What to produce: Print the listing below verbatim, passing over each picture.

┌─ Data to use

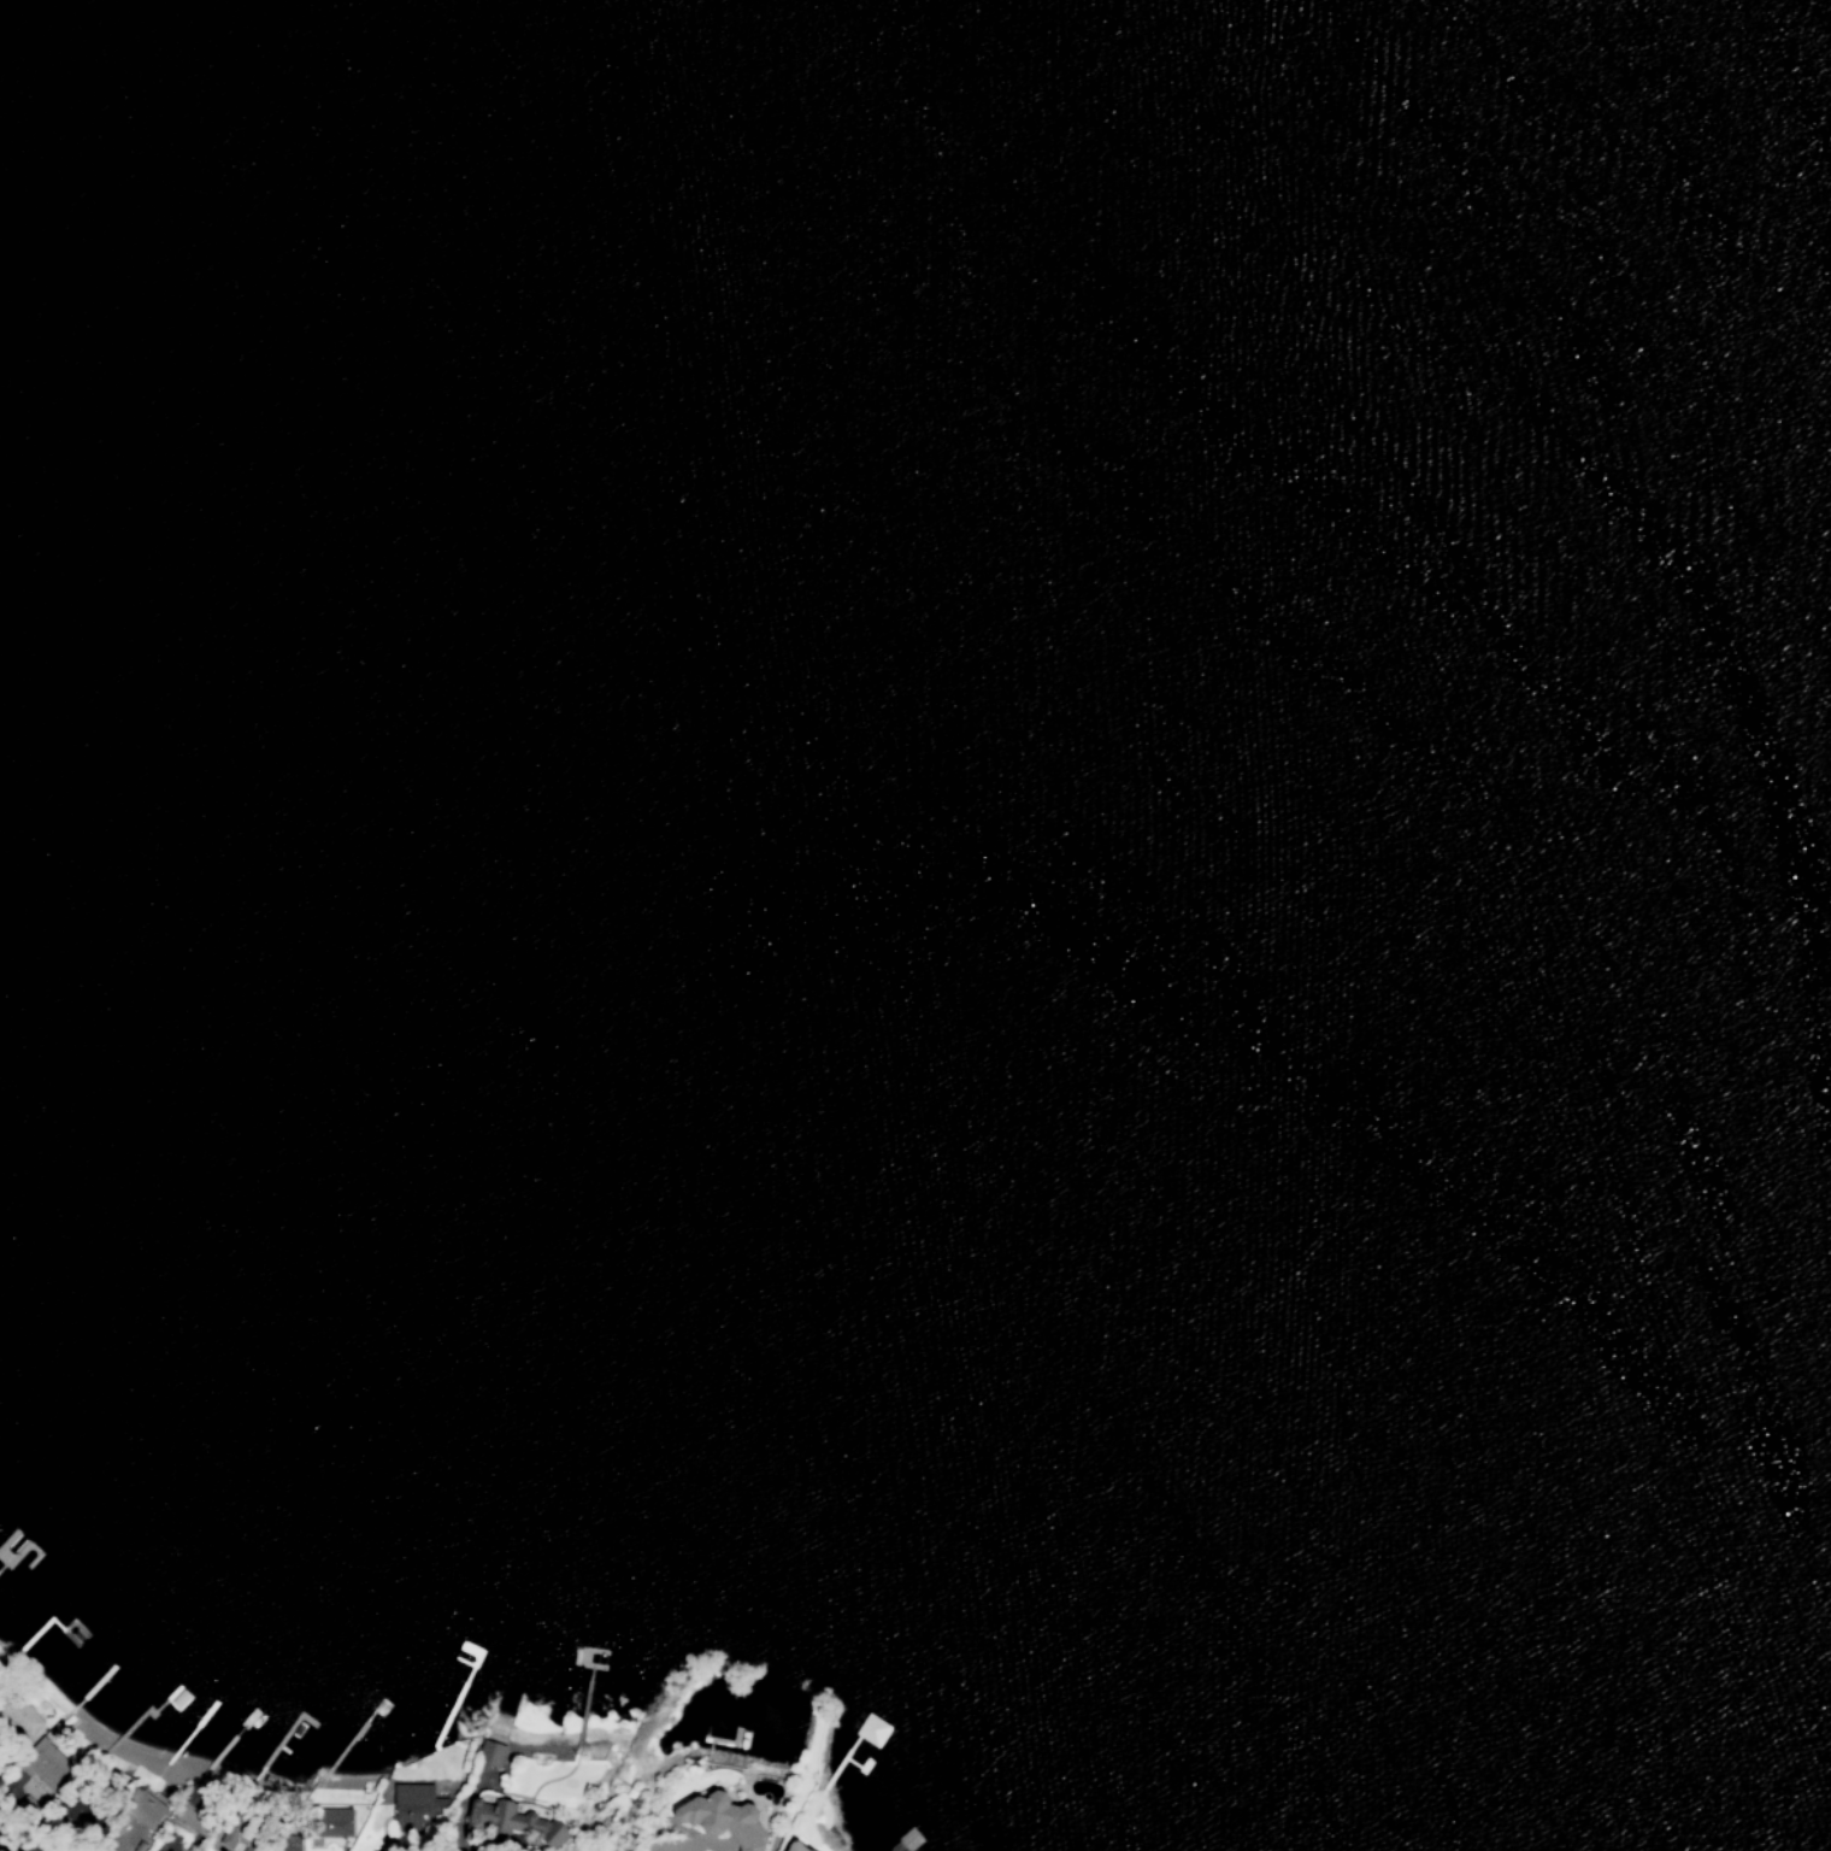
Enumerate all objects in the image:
building: (873, 1732)
building: (490, 1755)
building: (142, 1809)
building: (720, 1820)
building: (332, 1823)
building: (520, 1823)
road: (498, 1825)
building: (233, 1840)
building: (289, 1843)
road: (8, 1845)
building: (792, 1847)

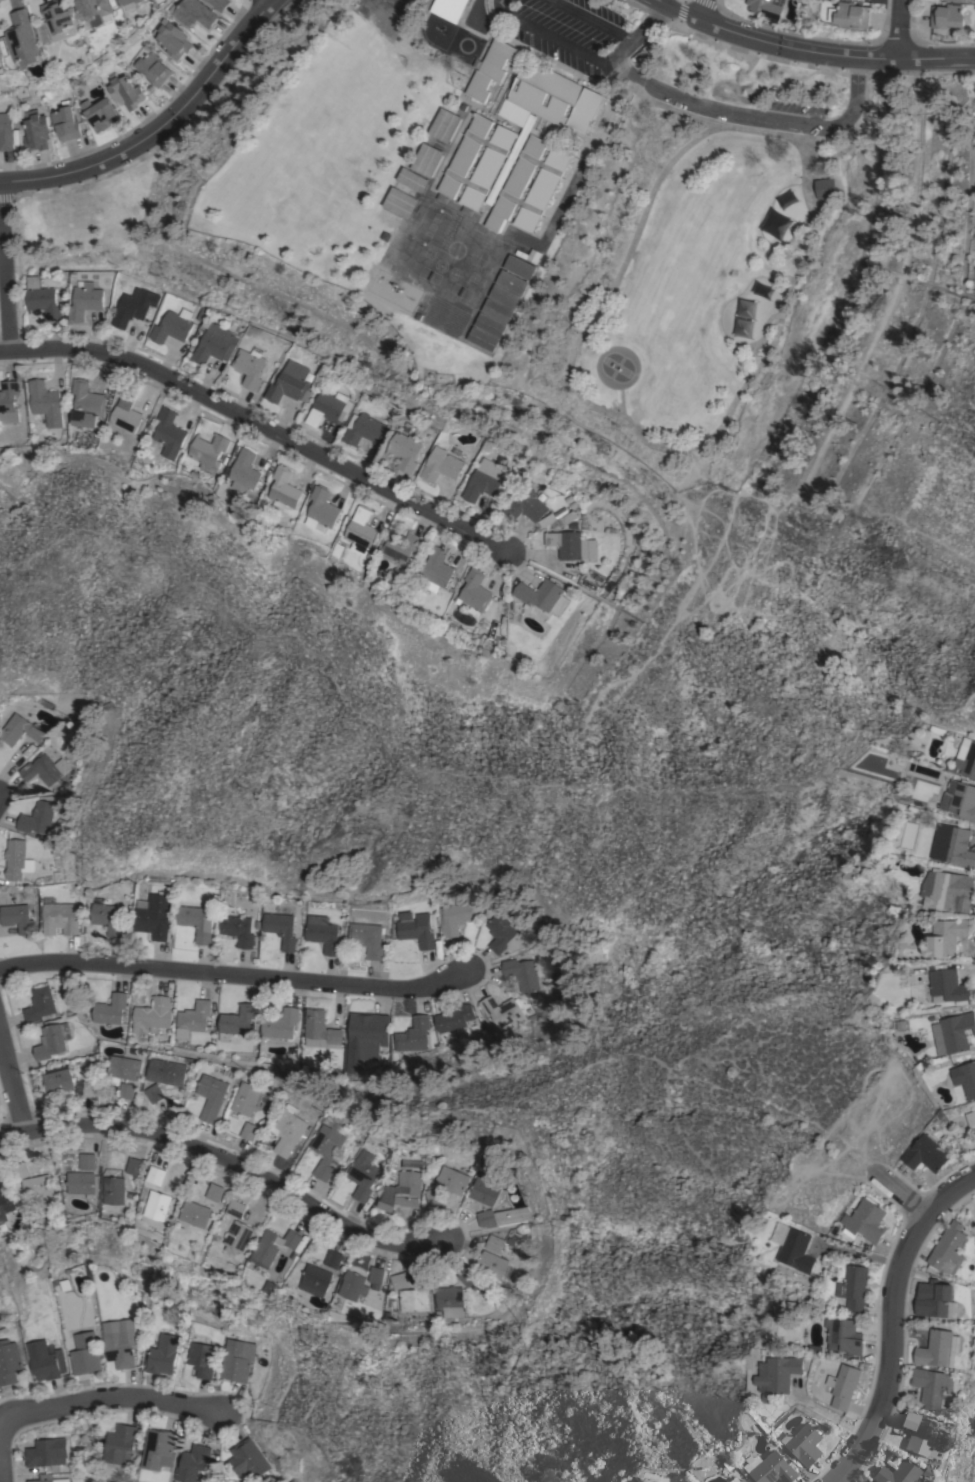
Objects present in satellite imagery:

└─

Response to this exercise:
Enumerate all objects in the image:
building: (873, 1732)
building: (490, 1755)
building: (142, 1809)
building: (720, 1820)
building: (332, 1823)
building: (520, 1823)
road: (498, 1825)
building: (233, 1840)
building: (289, 1843)
road: (8, 1845)
building: (792, 1847)

Objects present in satellite imagery:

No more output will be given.